Every entry in the data that follows should come back exactly, pictures aside.

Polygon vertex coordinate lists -
----
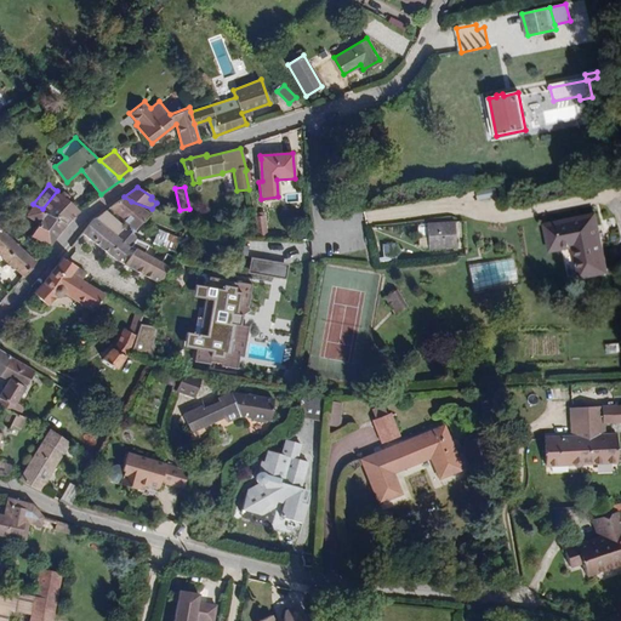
[(477,192),(478,199),(496,195),(495,188),(477,192)]
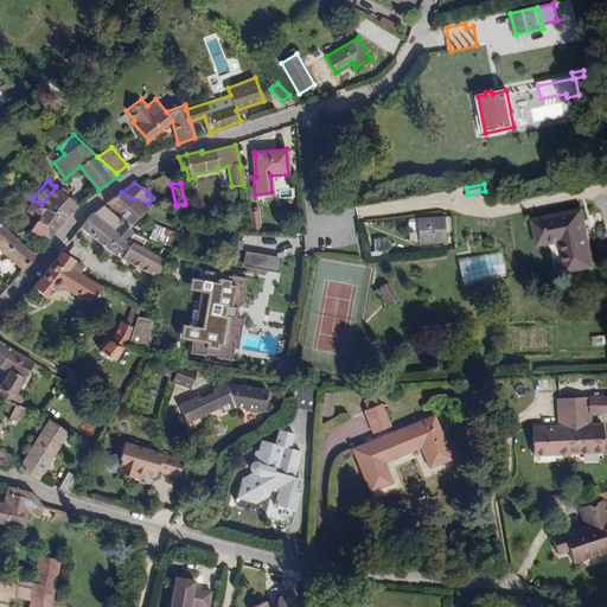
[(66,216),(78,206),(56,186),(42,204),(65,218),(66,216)]
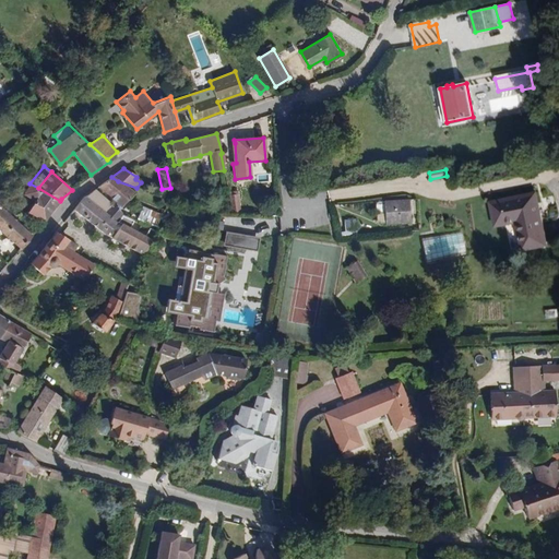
[(133,193),(118,181),(111,177),(98,188),(110,198),(120,207),(133,193)]
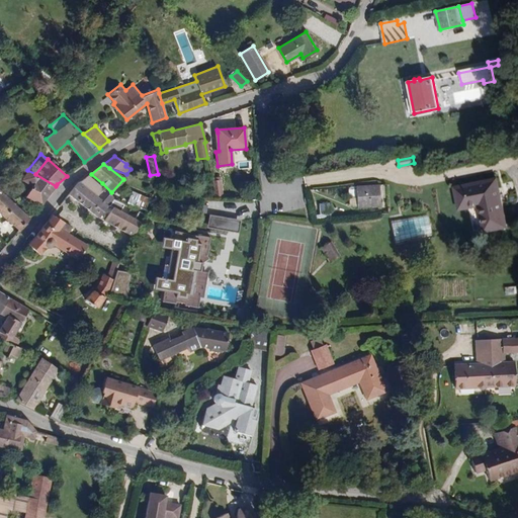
[(40,203),(56,186),(35,174),(27,170),(23,168),(21,171),(25,173),(21,179),(31,186),(26,194),(40,203)]
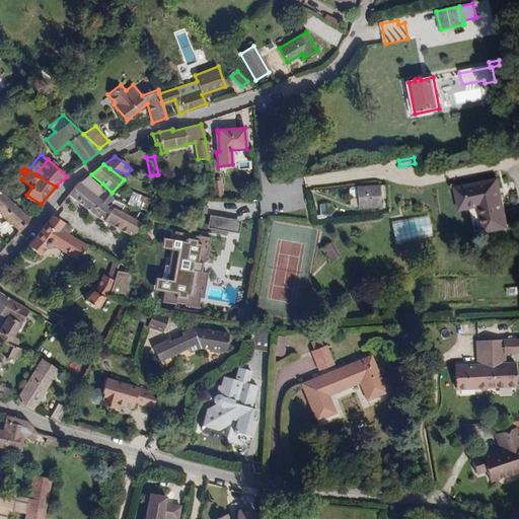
[(160,187),(158,174),(150,175),(147,176),(148,182),(160,187)]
----
Answer for this exercise -
[(477,192),(478,199),(496,195),(495,188),(477,192)]
[(66,216),(78,206),(56,186),(42,204),(65,218),(66,216)]
[(133,193),(118,181),(111,177),(98,188),(110,198),(120,207),(133,193)]
[(40,203),(56,186),(35,174),(27,170),(23,168),(21,171),(25,173),(21,179),(31,186),(26,194),(40,203)]
[(160,187),(158,174),(150,175),(147,176),(148,182),(160,187)]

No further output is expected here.